TASK REQUIREMENTS:
Reproduce each of the rows below word for word, but leave the pictures out.

— START —

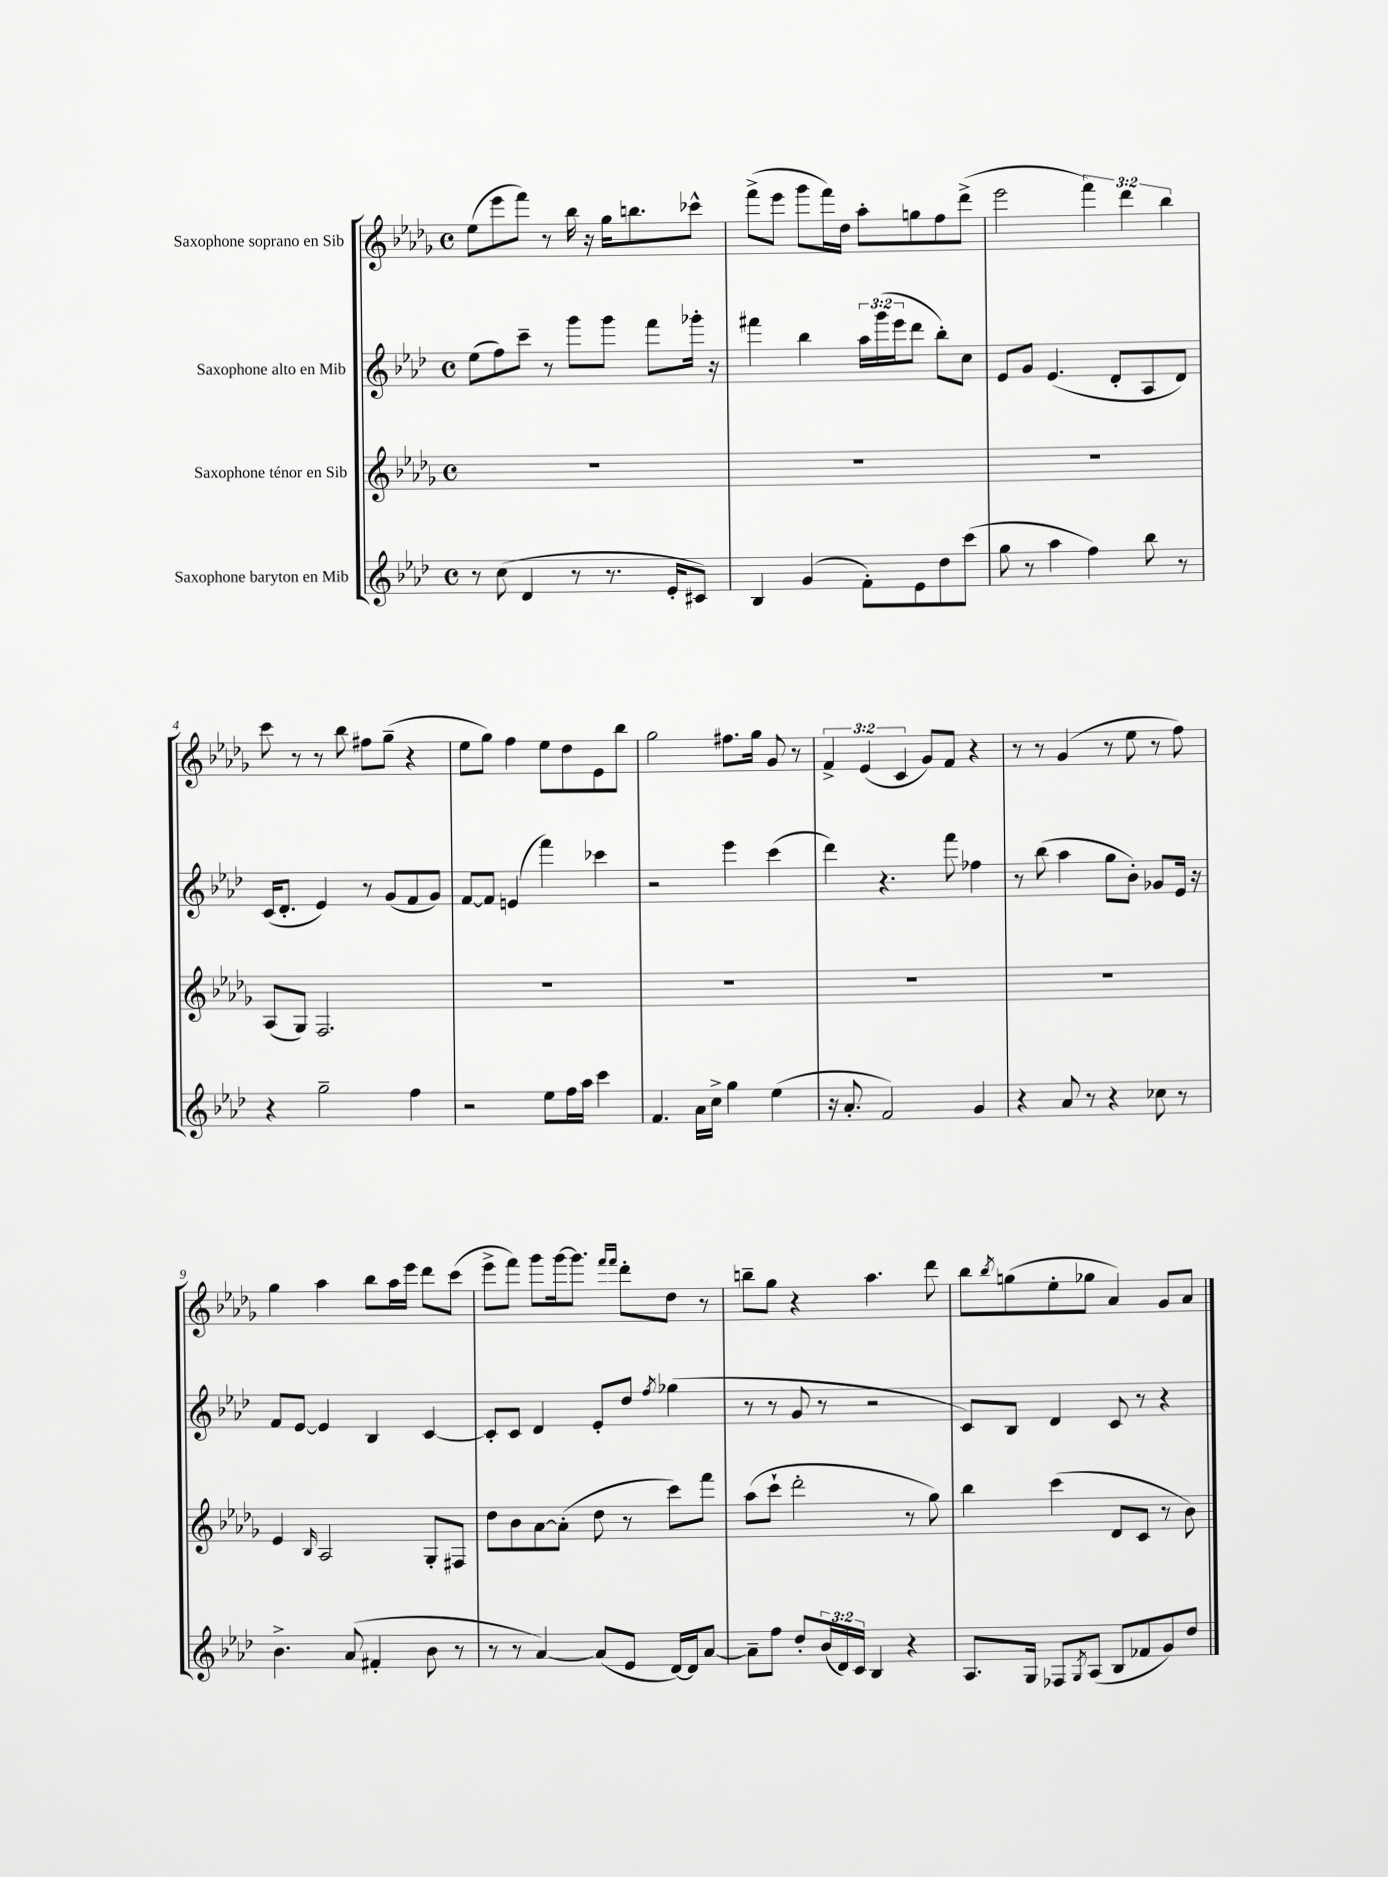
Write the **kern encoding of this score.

**kern	**kern	**kern	**kern
*staff4	*staff3	*staff2	*staff1
*clefG2	*clefG2	*clefG2	*clefG2
*k[b-e-a-d-]	*k[b-e-a-d-g-]	*k[b-e-a-d-]	*k[b-e-a-d-g-]
*M4/4	*M4/4	*M4/4	*M4/4
*met(c)	*met(c)	*met(c)	*met(c)
8r	1r	(8ee-	(8ee-
(8cc	.	8ff)	8eee-
4d-	.	8ccc~	8fff)
.	.	8r	8r
8r	.	8ggg	16bb-
.	.	.	16r
8.r	.	8ggg	16gg-
.	.	.	8.bb
.	.	8fff	.
16e-'	.	.	.
8c#)	.	16ggg-'	8ccc-^^
.	.	16r	.
=	=	=	=
4B-	1r	4fff#	(8fff^
.	.	.	8eee-
(4g	.	4bb-	8ggg-
.	.	.	16fff)
.	.	.	16dd-
8f')	.	24aa-	8aa-'
.	.	(24ggg	.
.	.	24eee-	.
8e-	.	8ddd-	8gg
8dd-	.	8bb-')	8ff
(8ccc	.	8cc	(8ddd-^
=	=	=	=
8gg	1r	8e-	2eee-
8r	.	8g	.
4aa-	.	(4.e-	.
4ff)	.	.	6fff)
.	.	8d-'	.
.	.	.	6ddd-
8bb-	.	8A-	.
.	.	.	6bb-
8r	.	8d-)	.
=	=	=	=
4r	(8A-	(16c	8ccc
.	.	8.d-'	.
.	8G-)	.	8r
2gg~	2.F	4e-)	8r
.	.	.	8bb-
.	.	8r	8ff#
.	.	(8g	(8gg-~
4ff	.	8f	4r
.	.	8g)	.
=	=	=	=
2r	1r	[8f	8ee-
.	.	8f]	8gg-)
.	.	(4e	4ff
8ee-	.	4fff)	8ee-
16ff	.	.	8dd-
16aa-	.	.	.
4ccc	.	4ccc-	8e-
.	.	.	8bb-
=	=	=	=
4.f	1r	2r	2gg-
16a-	.	.	.
16cc^	.	.	.
4gg	.	4eee-	8.ff#
.	.	.	16gg-
(4ee-	.	(4ccc	8g-
.	.	.	8r
=	=	=	=
16r	1r	4ddd-)	6f^
8.a-'	.	.	.
.	.	.	(6e-
2f)	.	4.r	.
.	.	.	6c
.	.	.	8g-)
.	.	8fff	8f
4g	.	4ff-	4r
=	=	=	=
4r	1r	8r	8r
.	.	(8bb-	8r
8a-	.	4aa-	(4g-
8r	.	.	.
4r	.	8gg	8r
.	.	8b-')	8ee-
8cc-	.	8g-	8r
8r	.	16e-	8ff)
.	.	16r	.
=	=	=	=
4.b-^	4e-	8f	4gg-
.	.	[8e-	.
.	16qqB-	.	.
.	2A-	4e-]	4aa-
(8a-	.	.	.
4f#'	.	4B-	8bb-
.	.	.	16aa-
.	.	.	16eee-
8b-	8G-'	[4c	8ddd-
8r	8F#	.	(8ccc
=	=	=	=
8r	8dd-	8c']	8eee-^
8r	8b-	8c	8fff)
[4a-)	[8a-	4d-	8ggg-
.	(8a-']	.	[16ggg-
.	.	.	8.ggg-]
(8a-]	8dd-	8e-'	.
.	.	.	16qqfff
.	.	.	16qqfff
8e-	8r	8dd-	8ddd-'
.	.	8qff	.
[16d-)	8ccc)	(4gg-	8dd-
16d-]	.	.	.
[8a-	8fff	.	8r
=	=	=	=
8a-~]	(8aa-	8r	8bb~
8ff	8ccc`	8r	8gg-
8dd-'	2ddd-'	8g	4r
(24b-	.	8r	.
24d-)	.	.	.
24c	.	.	.
4B-	.	2r	4.aa-
4r	8r	.	.
.	8gg-)	.	8ddd-
=	=	=	=
8.A-	4bb-	8c)	8bb-
.	.	.	8qbb-
.	.	8B-	(8gg
16G	.	.	.
8F-	(4ccc	4d-	8ee-'
8qG	.	.	.
(8A-	.	.	8gg-
8B-	8d-	8c	4a-)
8f-	8c	8r	.
8g)	8r	4r	8g-
8dd-	8b-)	.	8a-
==	==	==	==
*-	*-	*-	*-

— END —

FULL ANSWER:
Write the **kern encoding of this score.

**kern	**kern	**kern	**kern
*staff4	*staff3	*staff2	*staff1
*clefG2	*clefG2	*clefG2	*clefG2
*k[b-e-a-d-]	*k[b-e-a-d-g-]	*k[b-e-a-d-]	*k[b-e-a-d-g-]
*M4/4	*M4/4	*M4/4	*M4/4
*met(c)	*met(c)	*met(c)	*met(c)
8r	1r	(8ee-	(8ee-
(8cc	.	8ff)	8eee-
4d-	.	8ccc~	8fff)
.	.	8r	8r
8r	.	8ggg	16bb-
.	.	.	16r
8.r	.	8ggg	16gg-
.	.	.	8.bb
.	.	8fff	.
16e-'	.	.	.
8c#)	.	16ggg-'	8ccc-^^
.	.	16r	.
=	=	=	=
4B-	1r	4fff#	(8fff^
.	.	.	8eee-
(4g	.	4bb-	8ggg-
.	.	.	16fff)
.	.	.	16dd-
8f')	.	24aa-	8aa-'
.	.	(24ggg	.
.	.	24eee-	.
8e-	.	8ddd-	8gg
8dd-	.	8bb-')	8ff
(8ccc	.	8cc	(8ddd-^
=	=	=	=
8gg	1r	8e-	2eee-
8r	.	8g	.
4aa-	.	(4.e-	.
4ff)	.	.	6fff)
.	.	8d-'	.
.	.	.	6ddd-
8bb-	.	8A-	.
.	.	.	6bb-
8r	.	8d-)	.
=	=	=	=
4r	(8A-	(16c	8ccc
.	.	8.d-'	.
.	8G-)	.	8r
2gg~	2.F	4e-)	8r
.	.	.	8bb-
.	.	8r	8ff#
.	.	(8g	(8gg-~
4ff	.	8f	4r
.	.	8g)	.
=	=	=	=
2r	1r	[8f	8ee-
.	.	8f]	8gg-)
.	.	(4e	4ff
8ee-	.	4fff)	8ee-
16ff	.	.	8dd-
16aa-	.	.	.
4ccc	.	4ccc-	8e-
.	.	.	8bb-
=	=	=	=
4.f	1r	2r	2gg-
16a-	.	.	.
16cc^	.	.	.
4gg	.	4eee-	8.ff#
.	.	.	16gg-
(4ee-	.	(4ccc	8g-
.	.	.	8r
=	=	=	=
16r	1r	4ddd-)	6f^
8.a-'	.	.	.
.	.	.	(6e-
2f)	.	4.r	.
.	.	.	6c
.	.	.	8g-)
.	.	8fff	8f
4g	.	4ff-	4r
=	=	=	=
4r	1r	8r	8r
.	.	(8bb-	8r
8a-	.	4aa-	(4g-
8r	.	.	.
4r	.	8gg	8r
.	.	8b-')	8ee-
8cc-	.	8g-	8r
8r	.	16e-	8ff)
.	.	16r	.
=	=	=	=
4.b-^	4e-	8f	4gg-
.	.	[8e-	.
.	16qqB-	.	.
.	2A-	4e-]	4aa-
(8a-	.	.	.
4f#'	.	4B-	8bb-
.	.	.	16aa-
.	.	.	16eee-
8b-	8G-'	[4c	8ddd-
8r	8F#	.	(8ccc
=	=	=	=
8r	8dd-	8c']	8eee-^
8r	8b-	8c	8fff)
[4a-)	[8a-	4d-	8ggg-
.	(8a-']	.	[16ggg-
.	.	.	8.ggg-]
(8a-]	8dd-	8e-'	.
.	.	.	16qqfff
.	.	.	16qqfff
8e-	8r	8dd-	8ddd-'
.	.	8qff	.
[16d-)	8ccc)	(4gg-	8dd-
16d-]	.	.	.
[8a-	8fff	.	8r
=	=	=	=
8a-~]	(8aa-	8r	8bb~
8ff	8ccc`	8r	8gg-
8dd-'	2ddd-'	8g	4r
(24b-	.	8r	.
24d-)	.	.	.
24c	.	.	.
4B-	.	2r	4.aa-
4r	8r	.	.
.	8gg-)	.	8ddd-
=	=	=	=
8.A-	4bb-	8c)	8bb-
.	.	.	8qbb-
.	.	8B-	(8gg
16G	.	.	.
8F-	(4ccc	4d-	8ee-'
8qG	.	.	.
(8A-	.	.	8gg-
8B-	8d-	8c	4a-)
8f-	8c	8r	.
8g)	8r	4r	8g-
8dd-	8b-)	.	8a-
==	==	==	==
*-	*-	*-	*-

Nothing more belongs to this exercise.